■ **Task goal**
Set down all of the data that follows, keeping every character.

Saved entries:

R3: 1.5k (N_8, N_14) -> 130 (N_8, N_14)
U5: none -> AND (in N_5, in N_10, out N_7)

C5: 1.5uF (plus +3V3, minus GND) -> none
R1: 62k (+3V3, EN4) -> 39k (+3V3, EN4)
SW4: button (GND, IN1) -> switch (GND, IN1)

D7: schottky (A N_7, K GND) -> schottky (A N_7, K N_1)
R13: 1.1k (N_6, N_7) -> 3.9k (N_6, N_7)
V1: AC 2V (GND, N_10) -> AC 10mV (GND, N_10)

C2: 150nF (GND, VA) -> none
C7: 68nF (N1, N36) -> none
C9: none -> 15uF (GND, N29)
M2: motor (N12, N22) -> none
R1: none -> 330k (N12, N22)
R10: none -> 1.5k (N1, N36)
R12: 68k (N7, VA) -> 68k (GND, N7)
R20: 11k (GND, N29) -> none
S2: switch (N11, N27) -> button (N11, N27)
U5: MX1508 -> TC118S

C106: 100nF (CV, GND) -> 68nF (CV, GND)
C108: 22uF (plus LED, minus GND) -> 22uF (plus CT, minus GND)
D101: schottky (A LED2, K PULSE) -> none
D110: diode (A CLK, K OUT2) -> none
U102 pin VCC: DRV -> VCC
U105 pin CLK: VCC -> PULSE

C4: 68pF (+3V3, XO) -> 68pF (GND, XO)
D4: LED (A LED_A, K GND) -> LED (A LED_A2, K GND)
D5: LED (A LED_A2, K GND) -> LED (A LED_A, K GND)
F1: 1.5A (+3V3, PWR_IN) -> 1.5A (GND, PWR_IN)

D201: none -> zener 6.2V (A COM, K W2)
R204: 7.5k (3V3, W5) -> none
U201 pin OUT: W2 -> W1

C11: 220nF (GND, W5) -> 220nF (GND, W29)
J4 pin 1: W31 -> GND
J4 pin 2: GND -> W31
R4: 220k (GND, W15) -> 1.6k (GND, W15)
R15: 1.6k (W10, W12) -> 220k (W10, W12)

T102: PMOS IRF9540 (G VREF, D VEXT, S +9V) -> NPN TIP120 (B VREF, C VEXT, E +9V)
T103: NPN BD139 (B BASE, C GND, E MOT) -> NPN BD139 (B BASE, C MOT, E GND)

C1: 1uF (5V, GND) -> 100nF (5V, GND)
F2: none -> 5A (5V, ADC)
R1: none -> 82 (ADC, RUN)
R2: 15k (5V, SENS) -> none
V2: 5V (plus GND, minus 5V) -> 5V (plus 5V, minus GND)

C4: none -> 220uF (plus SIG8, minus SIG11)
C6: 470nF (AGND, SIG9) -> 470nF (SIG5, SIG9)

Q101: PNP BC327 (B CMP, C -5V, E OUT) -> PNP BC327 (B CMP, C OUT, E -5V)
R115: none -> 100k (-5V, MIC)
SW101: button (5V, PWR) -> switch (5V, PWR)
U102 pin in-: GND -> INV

■ **Answer to this exercise**
R3: 1.5k (N_8, N_14) -> 130 (N_8, N_14)
U5: none -> AND (in N_5, in N_10, out N_7)

C5: 1.5uF (plus +3V3, minus GND) -> none
R1: 62k (+3V3, EN4) -> 39k (+3V3, EN4)
SW4: button (GND, IN1) -> switch (GND, IN1)

D7: schottky (A N_7, K GND) -> schottky (A N_7, K N_1)
R13: 1.1k (N_6, N_7) -> 3.9k (N_6, N_7)
V1: AC 2V (GND, N_10) -> AC 10mV (GND, N_10)

C2: 150nF (GND, VA) -> none
C7: 68nF (N1, N36) -> none
C9: none -> 15uF (GND, N29)
M2: motor (N12, N22) -> none
R1: none -> 330k (N12, N22)
R10: none -> 1.5k (N1, N36)
R12: 68k (N7, VA) -> 68k (GND, N7)
R20: 11k (GND, N29) -> none
S2: switch (N11, N27) -> button (N11, N27)
U5: MX1508 -> TC118S

C106: 100nF (CV, GND) -> 68nF (CV, GND)
C108: 22uF (plus LED, minus GND) -> 22uF (plus CT, minus GND)
D101: schottky (A LED2, K PULSE) -> none
D110: diode (A CLK, K OUT2) -> none
U102 pin VCC: DRV -> VCC
U105 pin CLK: VCC -> PULSE

C4: 68pF (+3V3, XO) -> 68pF (GND, XO)
D4: LED (A LED_A, K GND) -> LED (A LED_A2, K GND)
D5: LED (A LED_A2, K GND) -> LED (A LED_A, K GND)
F1: 1.5A (+3V3, PWR_IN) -> 1.5A (GND, PWR_IN)

D201: none -> zener 6.2V (A COM, K W2)
R204: 7.5k (3V3, W5) -> none
U201 pin OUT: W2 -> W1

C11: 220nF (GND, W5) -> 220nF (GND, W29)
J4 pin 1: W31 -> GND
J4 pin 2: GND -> W31
R4: 220k (GND, W15) -> 1.6k (GND, W15)
R15: 1.6k (W10, W12) -> 220k (W10, W12)

T102: PMOS IRF9540 (G VREF, D VEXT, S +9V) -> NPN TIP120 (B VREF, C VEXT, E +9V)
T103: NPN BD139 (B BASE, C GND, E MOT) -> NPN BD139 (B BASE, C MOT, E GND)

C1: 1uF (5V, GND) -> 100nF (5V, GND)
F2: none -> 5A (5V, ADC)
R1: none -> 82 (ADC, RUN)
R2: 15k (5V, SENS) -> none
V2: 5V (plus GND, minus 5V) -> 5V (plus 5V, minus GND)

C4: none -> 220uF (plus SIG8, minus SIG11)
C6: 470nF (AGND, SIG9) -> 470nF (SIG5, SIG9)

Q101: PNP BC327 (B CMP, C -5V, E OUT) -> PNP BC327 (B CMP, C OUT, E -5V)
R115: none -> 100k (-5V, MIC)
SW101: button (5V, PWR) -> switch (5V, PWR)
U102 pin in-: GND -> INV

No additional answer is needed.